PROVIDED ENTRIES —
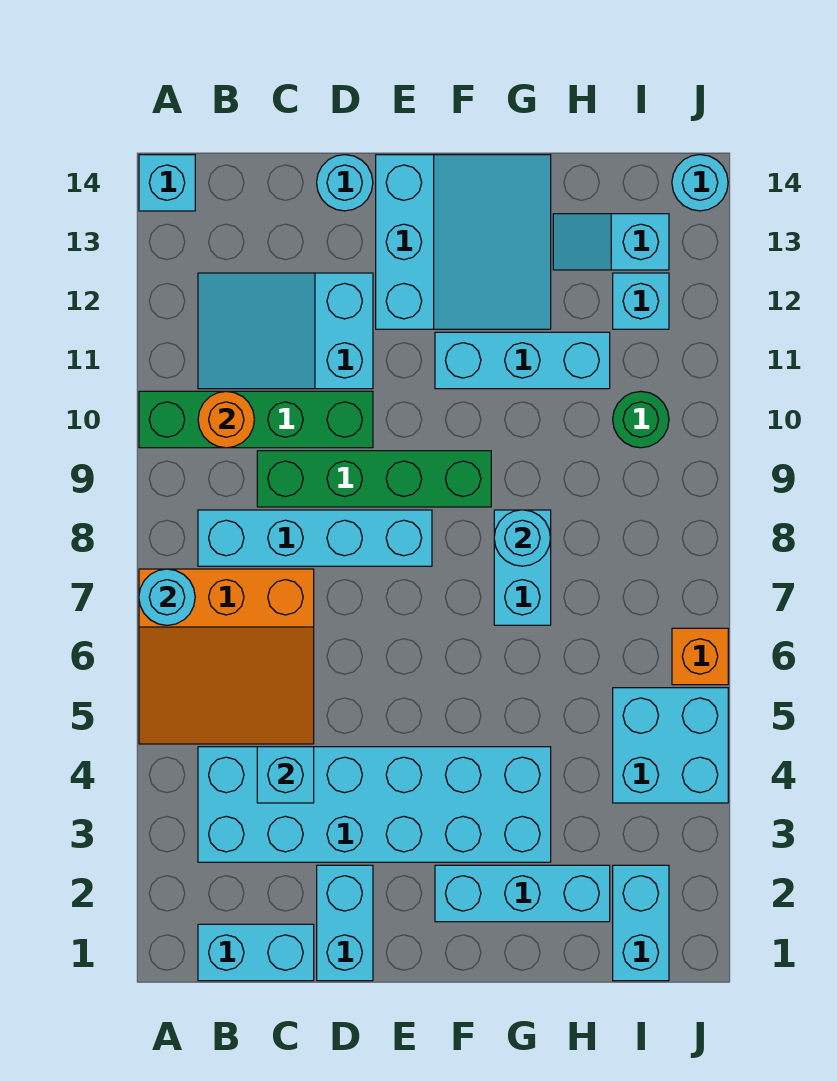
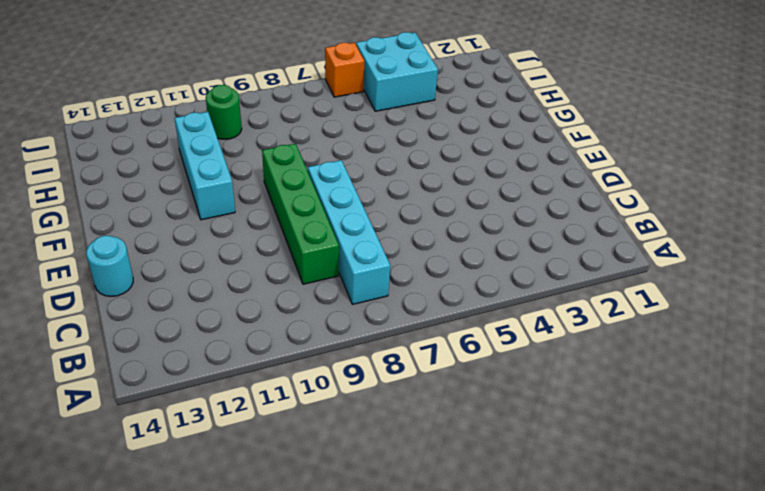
none -> orange slope A5:C7 level 1 top 7
none -> green brick A10:D10 level 1
none -> cyan brick A14 level 1

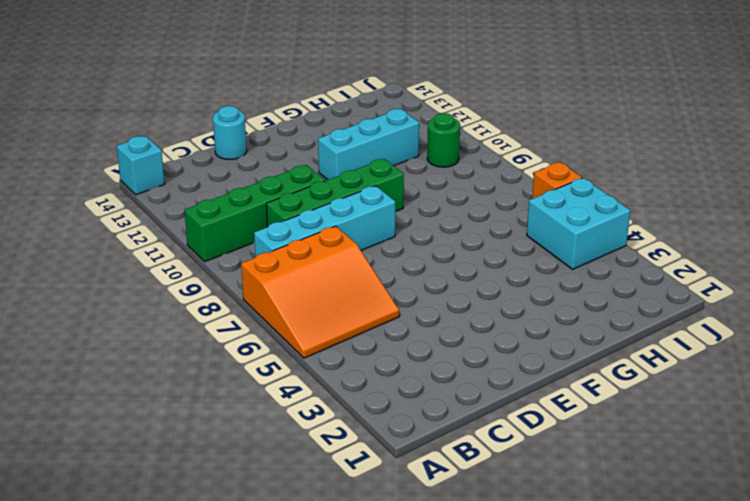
none -> cyan brick B1:C1 level 1
none -> cyan brick B3:G4 level 1
none -> cyan slope B11:D12 level 1 top D

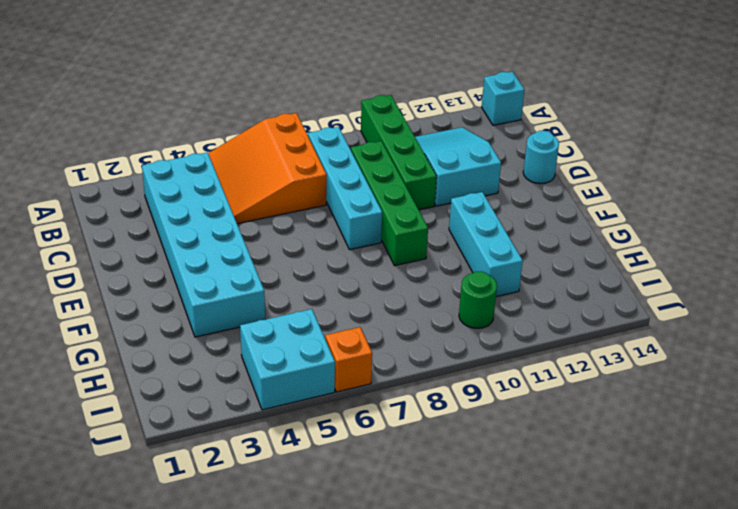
none -> cyan brick B1:C1 level 1
none -> cyan brick D1:D2 level 1
none -> cyan slope E12:G14 level 1 top E

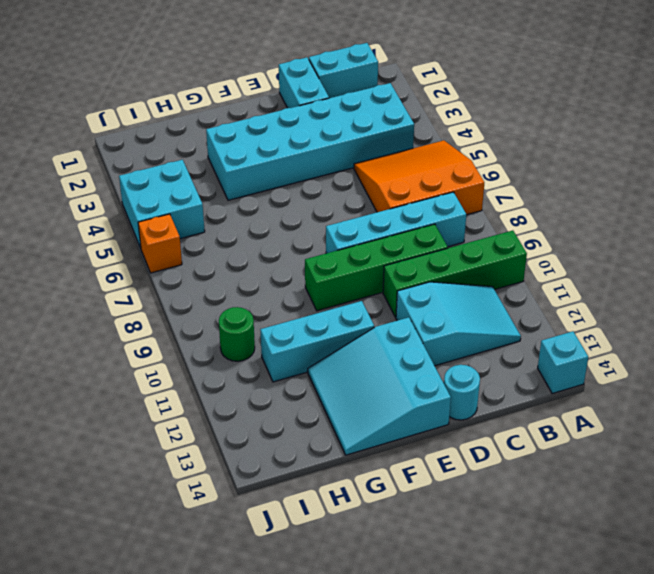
none -> cyan brick F2:H2 level 1
none -> cyan brick G7:G8 level 1
none -> cyan slope H13:I13 level 1 top I

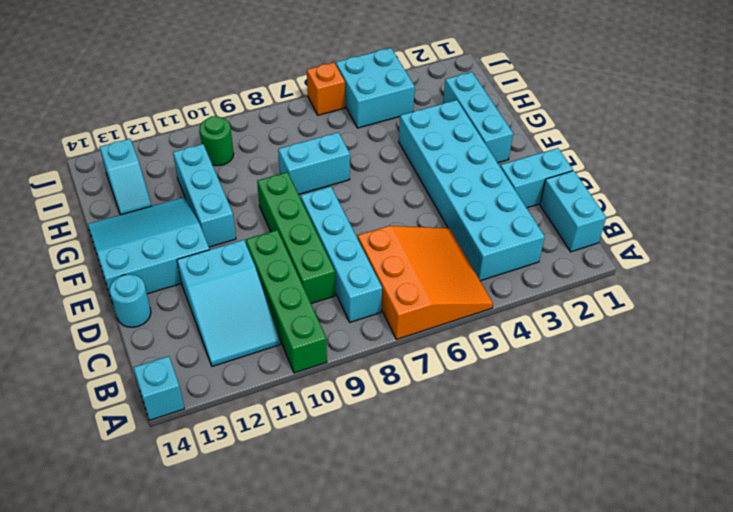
none -> cyan brick I1:I2 level 1
none -> cyan brick I12 level 1
none -> cyan round brick J14 level 1

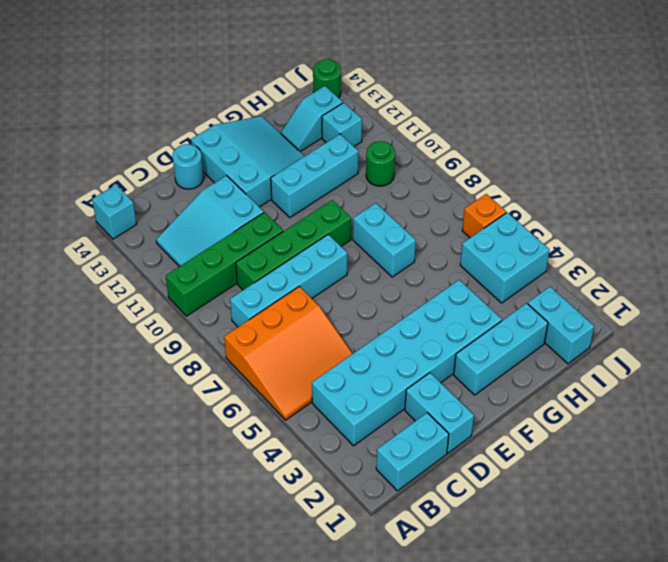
green round brick J14 level 1 -> cyan round brick J14 level 1
none -> cyan round brick A7 level 2
none -> orange round brick B10 level 2
none -> cyan brick C4 level 2

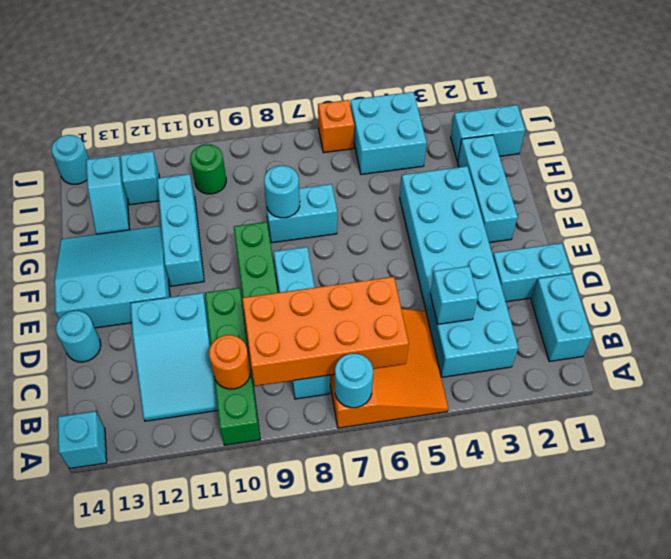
orange brick B6:C9 level 2 -> none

PROBLEM TO WORK ON —
Once a line of the records is found to contain "orange", copy it out.

RESPONSE TO THE EXERCISE —
none -> orange slope A5:C7 level 1 top 7
none -> orange round brick B10 level 2
orange brick B6:C9 level 2 -> none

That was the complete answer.